* **YOUR INSTRUCTIONS**: Write the entries out in full, matching them exactly.

───── GIVEN DATA

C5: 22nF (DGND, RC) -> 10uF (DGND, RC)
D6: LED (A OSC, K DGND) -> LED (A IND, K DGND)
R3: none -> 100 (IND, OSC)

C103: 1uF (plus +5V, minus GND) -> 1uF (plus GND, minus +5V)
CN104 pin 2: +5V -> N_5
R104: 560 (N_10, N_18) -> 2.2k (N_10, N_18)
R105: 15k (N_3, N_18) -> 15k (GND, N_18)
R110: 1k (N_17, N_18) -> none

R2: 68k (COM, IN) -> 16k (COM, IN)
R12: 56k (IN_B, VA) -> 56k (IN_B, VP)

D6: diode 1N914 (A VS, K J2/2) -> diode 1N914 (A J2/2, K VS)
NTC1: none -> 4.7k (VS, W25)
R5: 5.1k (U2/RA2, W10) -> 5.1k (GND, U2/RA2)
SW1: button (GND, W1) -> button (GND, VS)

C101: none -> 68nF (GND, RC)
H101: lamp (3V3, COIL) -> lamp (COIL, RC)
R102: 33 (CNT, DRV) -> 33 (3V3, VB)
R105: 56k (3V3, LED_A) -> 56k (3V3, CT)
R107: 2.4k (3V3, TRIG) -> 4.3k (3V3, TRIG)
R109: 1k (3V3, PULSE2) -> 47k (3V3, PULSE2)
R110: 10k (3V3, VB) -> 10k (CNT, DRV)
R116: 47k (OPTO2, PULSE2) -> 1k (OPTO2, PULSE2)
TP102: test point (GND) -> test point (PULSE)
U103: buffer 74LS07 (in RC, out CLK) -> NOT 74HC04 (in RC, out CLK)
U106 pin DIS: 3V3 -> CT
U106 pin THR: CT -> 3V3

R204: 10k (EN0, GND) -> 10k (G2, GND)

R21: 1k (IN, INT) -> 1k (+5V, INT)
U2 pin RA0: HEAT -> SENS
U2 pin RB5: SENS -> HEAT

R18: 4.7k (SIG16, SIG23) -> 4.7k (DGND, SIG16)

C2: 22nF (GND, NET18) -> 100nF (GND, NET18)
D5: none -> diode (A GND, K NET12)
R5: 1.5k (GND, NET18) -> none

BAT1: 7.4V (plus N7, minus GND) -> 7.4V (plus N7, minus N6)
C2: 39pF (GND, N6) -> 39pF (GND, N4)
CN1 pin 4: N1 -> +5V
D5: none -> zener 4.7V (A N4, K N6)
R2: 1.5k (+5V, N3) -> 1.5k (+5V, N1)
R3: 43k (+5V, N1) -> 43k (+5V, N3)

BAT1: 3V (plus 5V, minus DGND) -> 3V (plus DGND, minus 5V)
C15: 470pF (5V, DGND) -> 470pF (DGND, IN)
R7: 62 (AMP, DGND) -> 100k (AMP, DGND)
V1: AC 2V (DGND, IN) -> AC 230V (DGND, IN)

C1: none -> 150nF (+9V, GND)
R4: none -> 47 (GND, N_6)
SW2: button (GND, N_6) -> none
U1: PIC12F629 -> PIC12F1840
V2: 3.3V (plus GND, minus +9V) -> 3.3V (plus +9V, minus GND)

──────────

* **RESULT**:
C5: 22nF (DGND, RC) -> 10uF (DGND, RC)
D6: LED (A OSC, K DGND) -> LED (A IND, K DGND)
R3: none -> 100 (IND, OSC)

C103: 1uF (plus +5V, minus GND) -> 1uF (plus GND, minus +5V)
CN104 pin 2: +5V -> N_5
R104: 560 (N_10, N_18) -> 2.2k (N_10, N_18)
R105: 15k (N_3, N_18) -> 15k (GND, N_18)
R110: 1k (N_17, N_18) -> none

R2: 68k (COM, IN) -> 16k (COM, IN)
R12: 56k (IN_B, VA) -> 56k (IN_B, VP)

D6: diode 1N914 (A VS, K J2/2) -> diode 1N914 (A J2/2, K VS)
NTC1: none -> 4.7k (VS, W25)
R5: 5.1k (U2/RA2, W10) -> 5.1k (GND, U2/RA2)
SW1: button (GND, W1) -> button (GND, VS)

C101: none -> 68nF (GND, RC)
H101: lamp (3V3, COIL) -> lamp (COIL, RC)
R102: 33 (CNT, DRV) -> 33 (3V3, VB)
R105: 56k (3V3, LED_A) -> 56k (3V3, CT)
R107: 2.4k (3V3, TRIG) -> 4.3k (3V3, TRIG)
R109: 1k (3V3, PULSE2) -> 47k (3V3, PULSE2)
R110: 10k (3V3, VB) -> 10k (CNT, DRV)
R116: 47k (OPTO2, PULSE2) -> 1k (OPTO2, PULSE2)
TP102: test point (GND) -> test point (PULSE)
U103: buffer 74LS07 (in RC, out CLK) -> NOT 74HC04 (in RC, out CLK)
U106 pin DIS: 3V3 -> CT
U106 pin THR: CT -> 3V3

R204: 10k (EN0, GND) -> 10k (G2, GND)

R21: 1k (IN, INT) -> 1k (+5V, INT)
U2 pin RA0: HEAT -> SENS
U2 pin RB5: SENS -> HEAT

R18: 4.7k (SIG16, SIG23) -> 4.7k (DGND, SIG16)

C2: 22nF (GND, NET18) -> 100nF (GND, NET18)
D5: none -> diode (A GND, K NET12)
R5: 1.5k (GND, NET18) -> none

BAT1: 7.4V (plus N7, minus GND) -> 7.4V (plus N7, minus N6)
C2: 39pF (GND, N6) -> 39pF (GND, N4)
CN1 pin 4: N1 -> +5V
D5: none -> zener 4.7V (A N4, K N6)
R2: 1.5k (+5V, N3) -> 1.5k (+5V, N1)
R3: 43k (+5V, N1) -> 43k (+5V, N3)

BAT1: 3V (plus 5V, minus DGND) -> 3V (plus DGND, minus 5V)
C15: 470pF (5V, DGND) -> 470pF (DGND, IN)
R7: 62 (AMP, DGND) -> 100k (AMP, DGND)
V1: AC 2V (DGND, IN) -> AC 230V (DGND, IN)

C1: none -> 150nF (+9V, GND)
R4: none -> 47 (GND, N_6)
SW2: button (GND, N_6) -> none
U1: PIC12F629 -> PIC12F1840
V2: 3.3V (plus GND, minus +9V) -> 3.3V (plus +9V, minus GND)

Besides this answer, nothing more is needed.